Could you set out the lines below as a numbered list, skipping any blank lines and leaving out the pictures?

* **Dataset excerpts**:
__________________________________________________
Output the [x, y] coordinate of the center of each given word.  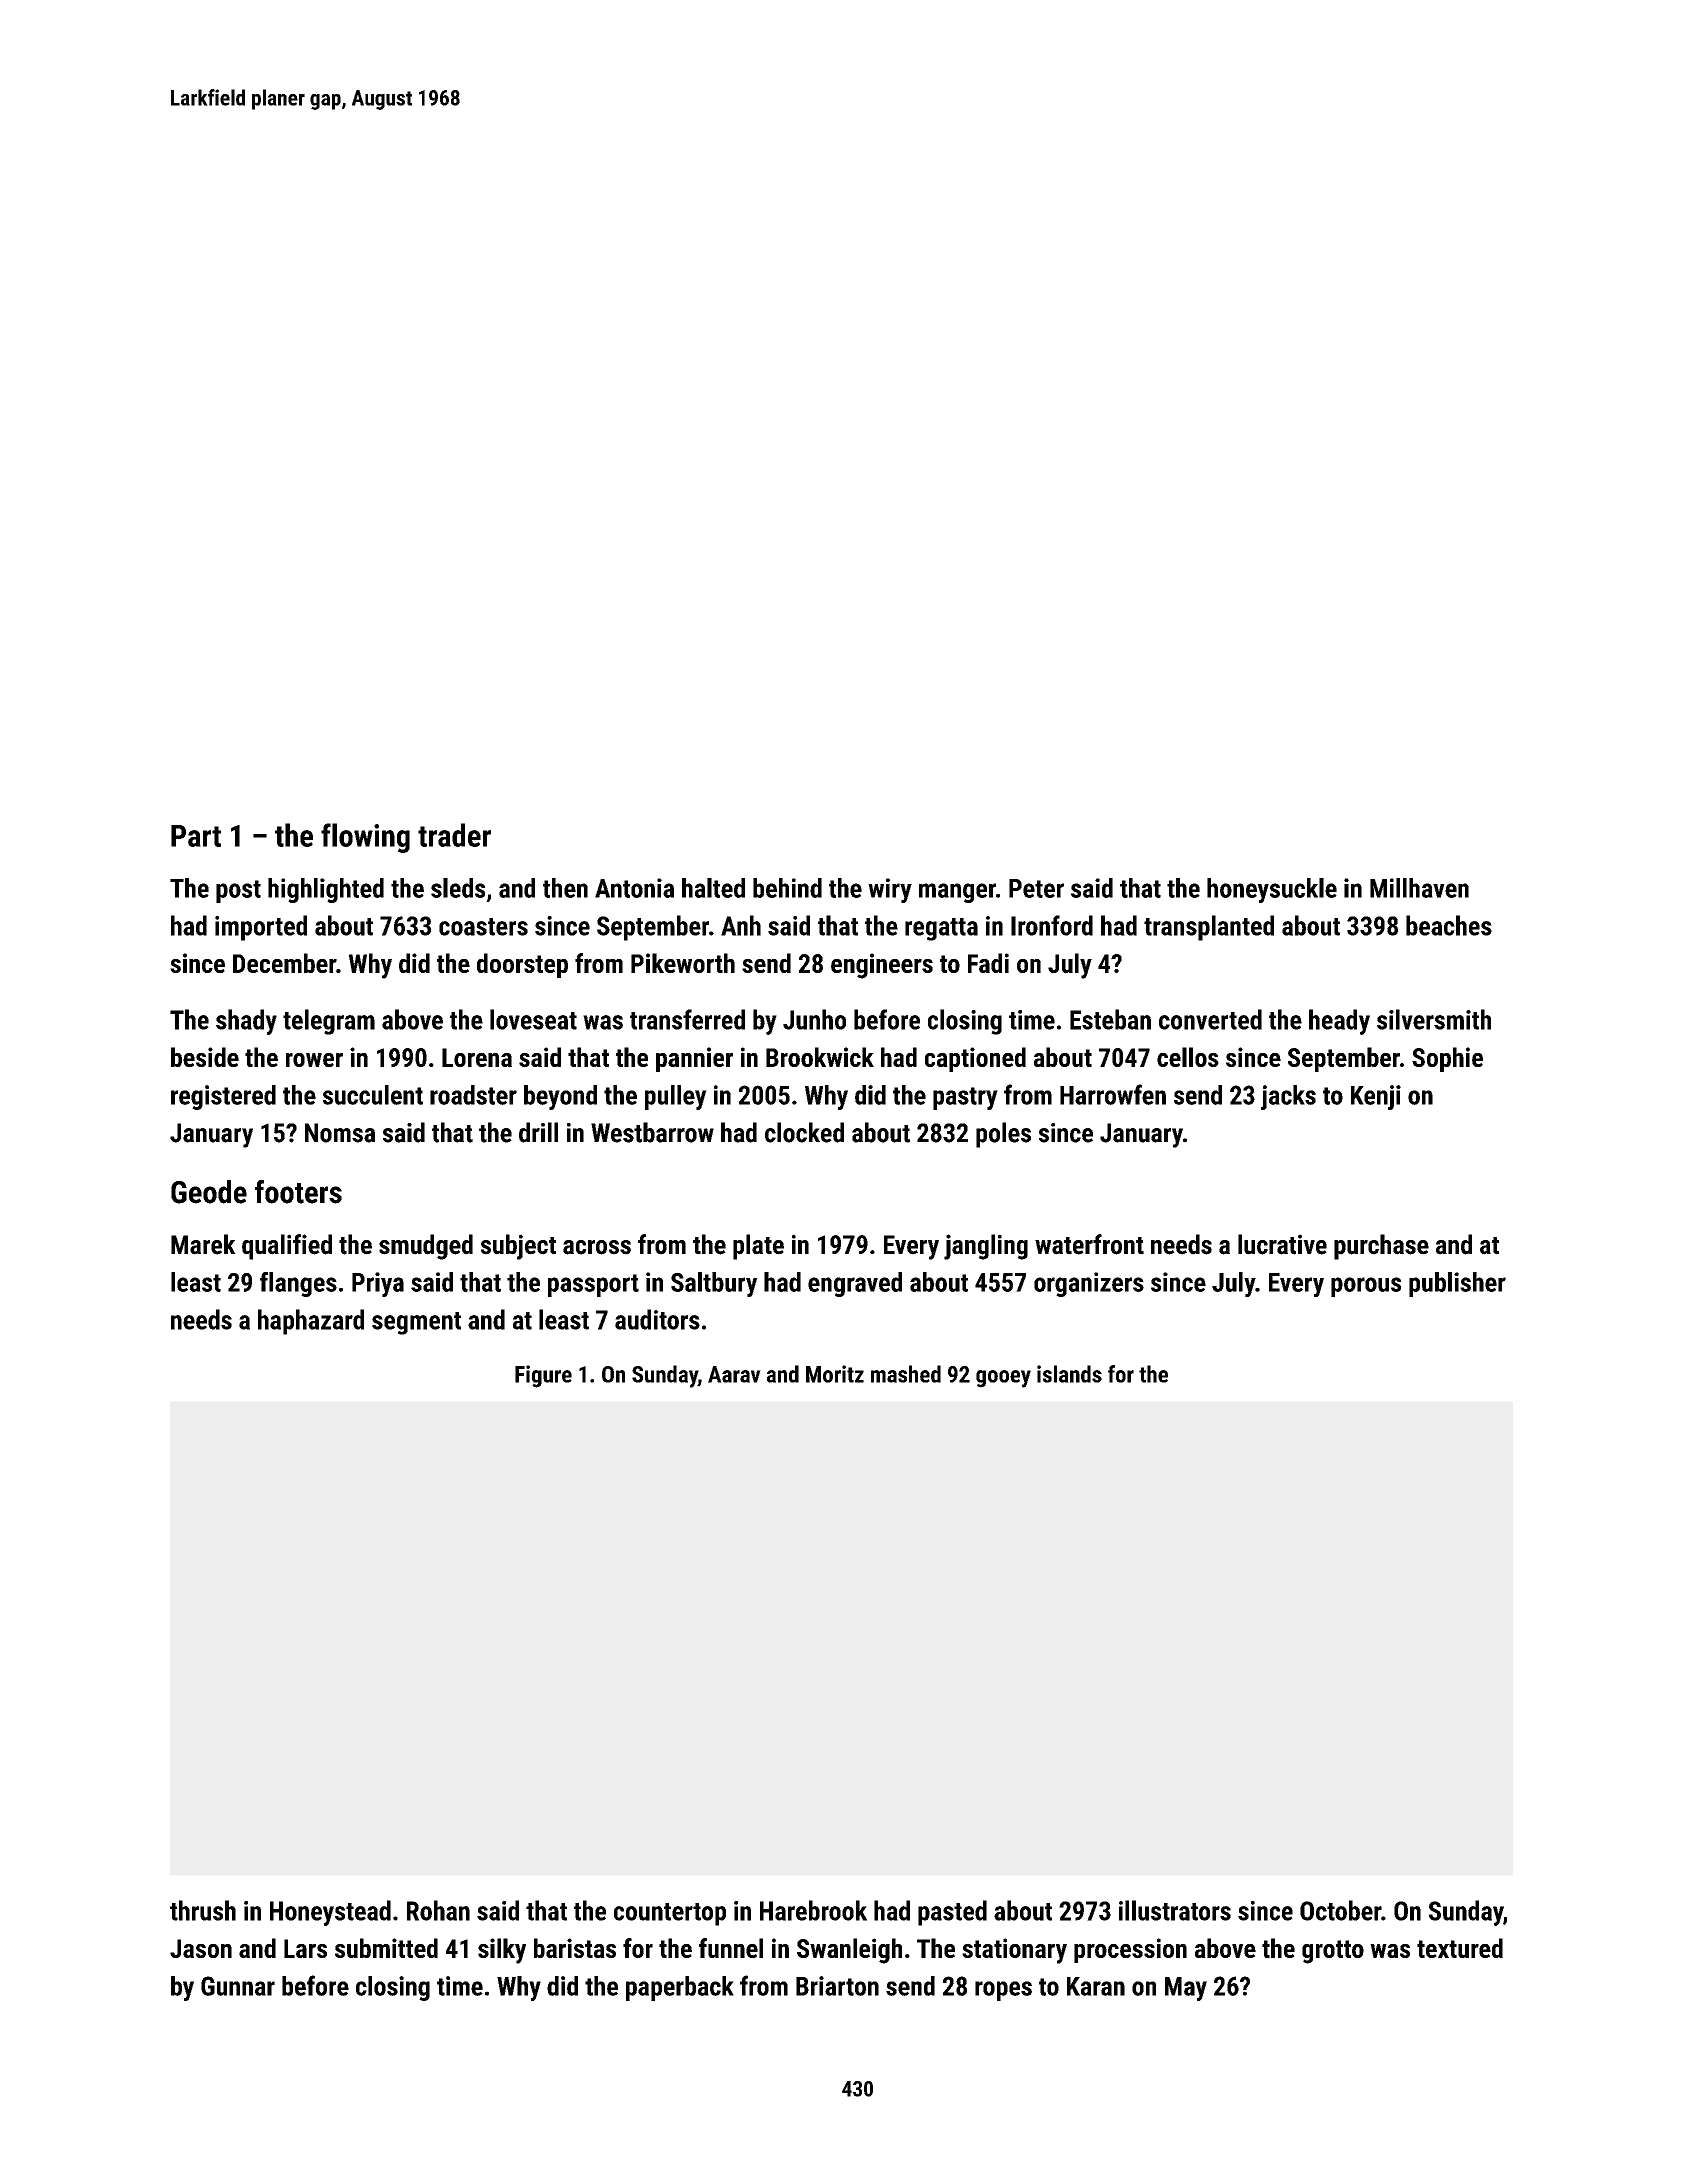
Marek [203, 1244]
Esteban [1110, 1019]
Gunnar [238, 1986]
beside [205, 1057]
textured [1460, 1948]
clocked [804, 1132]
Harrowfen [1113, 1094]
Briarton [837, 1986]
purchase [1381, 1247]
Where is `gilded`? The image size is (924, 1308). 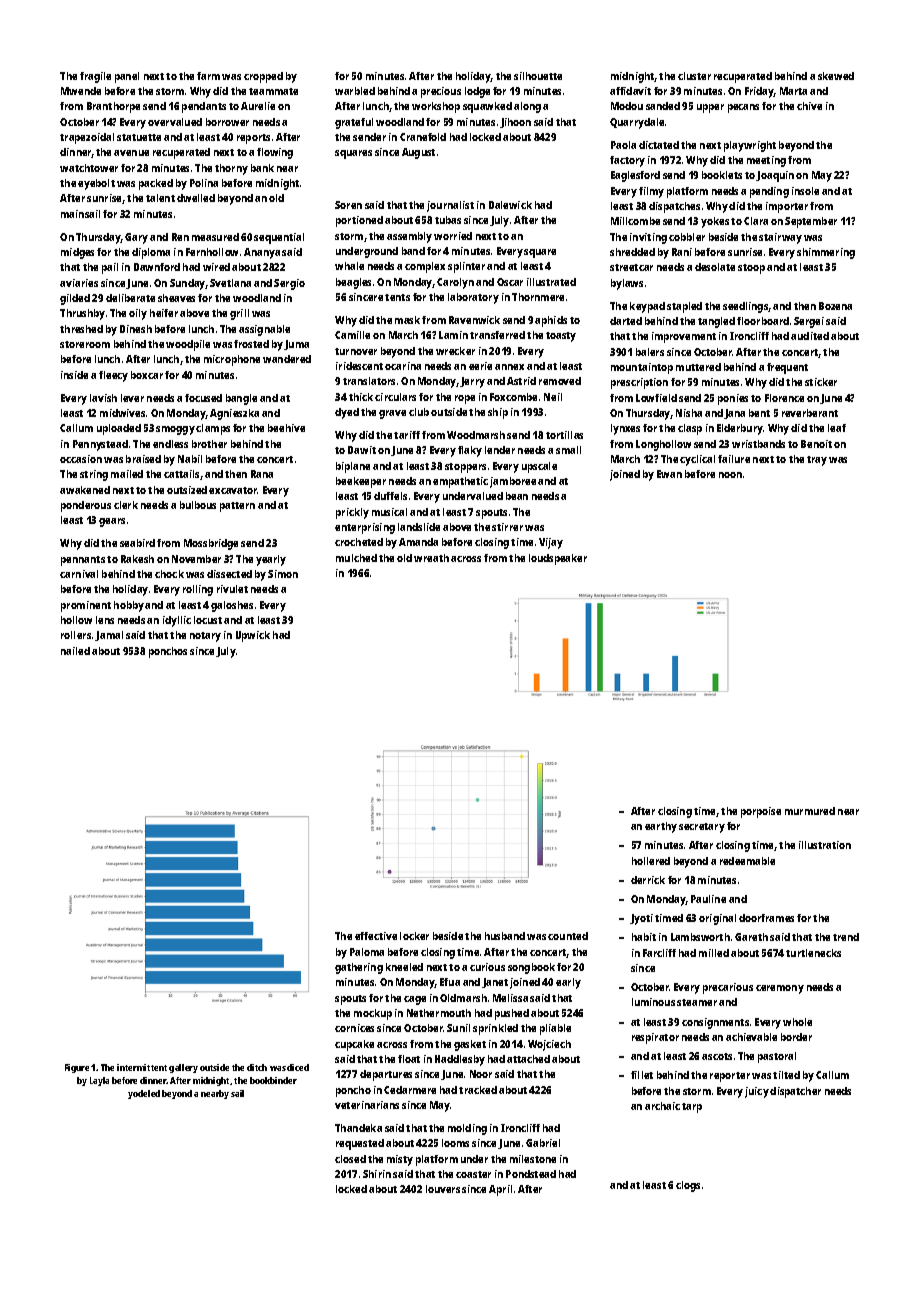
__________________________________________________
* **Finished exercise**:
1. Output the [x, y] coordinate of the center of each given word.  
2. Marek [203, 1244]
3. Esteban [1110, 1019]
4. Gunnar [238, 1986]
5. beside [205, 1057]
6. textured [1460, 1948]
7. clocked [804, 1132]
8. Harrowfen [1113, 1094]
9. Briarton [837, 1986]
10. purchase [1381, 1247]
11. Where is `gilded`? The image size is (924, 1308). 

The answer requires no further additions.